[[ Dataset records, beginning ]]

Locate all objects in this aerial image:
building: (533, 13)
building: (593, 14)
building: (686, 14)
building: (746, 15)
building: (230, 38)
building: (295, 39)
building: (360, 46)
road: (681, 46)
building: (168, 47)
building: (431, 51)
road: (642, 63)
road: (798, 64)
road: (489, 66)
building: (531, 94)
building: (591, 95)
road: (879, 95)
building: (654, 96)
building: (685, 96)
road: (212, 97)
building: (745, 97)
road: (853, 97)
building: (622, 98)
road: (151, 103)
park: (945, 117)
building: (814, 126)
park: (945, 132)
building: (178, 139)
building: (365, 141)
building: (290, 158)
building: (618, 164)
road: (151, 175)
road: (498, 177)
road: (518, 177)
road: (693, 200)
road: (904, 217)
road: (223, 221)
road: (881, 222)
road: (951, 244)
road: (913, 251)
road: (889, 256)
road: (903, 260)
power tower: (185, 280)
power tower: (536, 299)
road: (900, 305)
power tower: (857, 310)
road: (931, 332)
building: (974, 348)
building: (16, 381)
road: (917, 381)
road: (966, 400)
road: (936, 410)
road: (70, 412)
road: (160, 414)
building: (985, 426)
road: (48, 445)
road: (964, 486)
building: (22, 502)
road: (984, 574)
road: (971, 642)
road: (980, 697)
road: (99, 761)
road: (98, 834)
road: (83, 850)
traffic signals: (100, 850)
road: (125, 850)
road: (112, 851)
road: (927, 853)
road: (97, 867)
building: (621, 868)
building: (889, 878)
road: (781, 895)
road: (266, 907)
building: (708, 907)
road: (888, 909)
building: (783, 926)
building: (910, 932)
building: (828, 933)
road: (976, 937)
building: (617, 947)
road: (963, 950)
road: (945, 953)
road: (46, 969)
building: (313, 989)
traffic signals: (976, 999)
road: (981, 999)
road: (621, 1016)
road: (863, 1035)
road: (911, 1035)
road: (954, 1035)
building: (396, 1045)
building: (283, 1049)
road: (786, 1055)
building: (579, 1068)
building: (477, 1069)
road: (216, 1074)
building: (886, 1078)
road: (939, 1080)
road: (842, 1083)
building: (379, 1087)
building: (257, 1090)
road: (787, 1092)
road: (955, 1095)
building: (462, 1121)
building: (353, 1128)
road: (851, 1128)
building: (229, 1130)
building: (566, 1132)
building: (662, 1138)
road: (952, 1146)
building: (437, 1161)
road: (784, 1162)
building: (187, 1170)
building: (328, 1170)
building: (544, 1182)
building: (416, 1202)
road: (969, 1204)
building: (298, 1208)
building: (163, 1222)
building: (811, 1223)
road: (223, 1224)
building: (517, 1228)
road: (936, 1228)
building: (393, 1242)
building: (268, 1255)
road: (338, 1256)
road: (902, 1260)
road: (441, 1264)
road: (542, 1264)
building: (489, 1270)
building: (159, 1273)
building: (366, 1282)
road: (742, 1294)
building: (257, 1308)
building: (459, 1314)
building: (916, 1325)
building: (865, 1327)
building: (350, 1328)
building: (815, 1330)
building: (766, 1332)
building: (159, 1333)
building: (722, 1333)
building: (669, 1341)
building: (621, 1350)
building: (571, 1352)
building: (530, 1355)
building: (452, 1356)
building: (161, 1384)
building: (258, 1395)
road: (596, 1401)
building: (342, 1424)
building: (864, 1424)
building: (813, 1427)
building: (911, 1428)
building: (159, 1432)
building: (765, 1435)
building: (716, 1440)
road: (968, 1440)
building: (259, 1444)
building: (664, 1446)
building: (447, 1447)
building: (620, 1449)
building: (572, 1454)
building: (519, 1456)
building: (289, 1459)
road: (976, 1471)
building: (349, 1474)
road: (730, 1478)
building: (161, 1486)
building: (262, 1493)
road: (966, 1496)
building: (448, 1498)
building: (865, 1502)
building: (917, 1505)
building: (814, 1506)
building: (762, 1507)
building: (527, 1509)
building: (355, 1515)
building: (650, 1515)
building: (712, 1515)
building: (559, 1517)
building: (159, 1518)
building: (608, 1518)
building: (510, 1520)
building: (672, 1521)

[[ Dataset records, end ]]

__Required work__:
Would you reproduce all the entries exactly?

__Response area__:
Locate all objects in this aerial image:
building: (533, 13)
building: (593, 14)
building: (686, 14)
building: (746, 15)
building: (230, 38)
building: (295, 39)
building: (360, 46)
road: (681, 46)
building: (168, 47)
building: (431, 51)
road: (642, 63)
road: (798, 64)
road: (489, 66)
building: (531, 94)
building: (591, 95)
road: (879, 95)
building: (654, 96)
building: (685, 96)
road: (212, 97)
building: (745, 97)
road: (853, 97)
building: (622, 98)
road: (151, 103)
park: (945, 117)
building: (814, 126)
park: (945, 132)
building: (178, 139)
building: (365, 141)
building: (290, 158)
building: (618, 164)
road: (151, 175)
road: (498, 177)
road: (518, 177)
road: (693, 200)
road: (904, 217)
road: (223, 221)
road: (881, 222)
road: (951, 244)
road: (913, 251)
road: (889, 256)
road: (903, 260)
power tower: (185, 280)
power tower: (536, 299)
road: (900, 305)
power tower: (857, 310)
road: (931, 332)
building: (974, 348)
building: (16, 381)
road: (917, 381)
road: (966, 400)
road: (936, 410)
road: (70, 412)
road: (160, 414)
building: (985, 426)
road: (48, 445)
road: (964, 486)
building: (22, 502)
road: (984, 574)
road: (971, 642)
road: (980, 697)
road: (99, 761)
road: (98, 834)
road: (83, 850)
traffic signals: (100, 850)
road: (125, 850)
road: (112, 851)
road: (927, 853)
road: (97, 867)
building: (621, 868)
building: (889, 878)
road: (781, 895)
road: (266, 907)
building: (708, 907)
road: (888, 909)
building: (783, 926)
building: (910, 932)
building: (828, 933)
road: (976, 937)
building: (617, 947)
road: (963, 950)
road: (945, 953)
road: (46, 969)
building: (313, 989)
traffic signals: (976, 999)
road: (981, 999)
road: (621, 1016)
road: (863, 1035)
road: (911, 1035)
road: (954, 1035)
building: (396, 1045)
building: (283, 1049)
road: (786, 1055)
building: (579, 1068)
building: (477, 1069)
road: (216, 1074)
building: (886, 1078)
road: (939, 1080)
road: (842, 1083)
building: (379, 1087)
building: (257, 1090)
road: (787, 1092)
road: (955, 1095)
building: (462, 1121)
building: (353, 1128)
road: (851, 1128)
building: (229, 1130)
building: (566, 1132)
building: (662, 1138)
road: (952, 1146)
building: (437, 1161)
road: (784, 1162)
building: (187, 1170)
building: (328, 1170)
building: (544, 1182)
building: (416, 1202)
road: (969, 1204)
building: (298, 1208)
building: (163, 1222)
building: (811, 1223)
road: (223, 1224)
building: (517, 1228)
road: (936, 1228)
building: (393, 1242)
building: (268, 1255)
road: (338, 1256)
road: (902, 1260)
road: (441, 1264)
road: (542, 1264)
building: (489, 1270)
building: (159, 1273)
building: (366, 1282)
road: (742, 1294)
building: (257, 1308)
building: (459, 1314)
building: (916, 1325)
building: (865, 1327)
building: (350, 1328)
building: (815, 1330)
building: (766, 1332)
building: (159, 1333)
building: (722, 1333)
building: (669, 1341)
building: (621, 1350)
building: (571, 1352)
building: (530, 1355)
building: (452, 1356)
building: (161, 1384)
building: (258, 1395)
road: (596, 1401)
building: (342, 1424)
building: (864, 1424)
building: (813, 1427)
building: (911, 1428)
building: (159, 1432)
building: (765, 1435)
building: (716, 1440)
road: (968, 1440)
building: (259, 1444)
building: (664, 1446)
building: (447, 1447)
building: (620, 1449)
building: (572, 1454)
building: (519, 1456)
building: (289, 1459)
road: (976, 1471)
building: (349, 1474)
road: (730, 1478)
building: (161, 1486)
building: (262, 1493)
road: (966, 1496)
building: (448, 1498)
building: (865, 1502)
building: (917, 1505)
building: (814, 1506)
building: (762, 1507)
building: (527, 1509)
building: (355, 1515)
building: (650, 1515)
building: (712, 1515)
building: (559, 1517)
building: (159, 1518)
building: (608, 1518)
building: (510, 1520)
building: (672, 1521)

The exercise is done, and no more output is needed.